Items from a data source:
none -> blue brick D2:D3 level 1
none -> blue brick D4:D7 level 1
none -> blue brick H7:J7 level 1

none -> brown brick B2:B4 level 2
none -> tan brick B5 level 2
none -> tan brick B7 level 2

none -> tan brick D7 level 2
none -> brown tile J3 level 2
---
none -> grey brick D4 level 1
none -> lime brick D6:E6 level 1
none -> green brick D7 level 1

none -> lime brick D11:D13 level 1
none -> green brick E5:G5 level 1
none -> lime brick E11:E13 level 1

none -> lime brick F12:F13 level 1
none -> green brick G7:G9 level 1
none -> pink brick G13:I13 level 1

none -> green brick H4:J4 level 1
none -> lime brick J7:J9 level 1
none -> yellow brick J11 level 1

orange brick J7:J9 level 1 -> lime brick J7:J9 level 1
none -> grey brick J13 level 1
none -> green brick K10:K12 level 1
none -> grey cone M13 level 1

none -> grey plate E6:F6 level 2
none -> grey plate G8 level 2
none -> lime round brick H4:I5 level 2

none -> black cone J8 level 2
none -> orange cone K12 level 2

### Directions for this task
Transcribe the lines above between the line holding "none -> blue brick D2:D3 level 1" and the line holding "none -> brown tile J3 level 2", inclusive, exactly as they stand and with nothing added.

### Answer box
none -> blue brick D2:D3 level 1
none -> blue brick D4:D7 level 1
none -> blue brick H7:J7 level 1

none -> brown brick B2:B4 level 2
none -> tan brick B5 level 2
none -> tan brick B7 level 2

none -> tan brick D7 level 2
none -> brown tile J3 level 2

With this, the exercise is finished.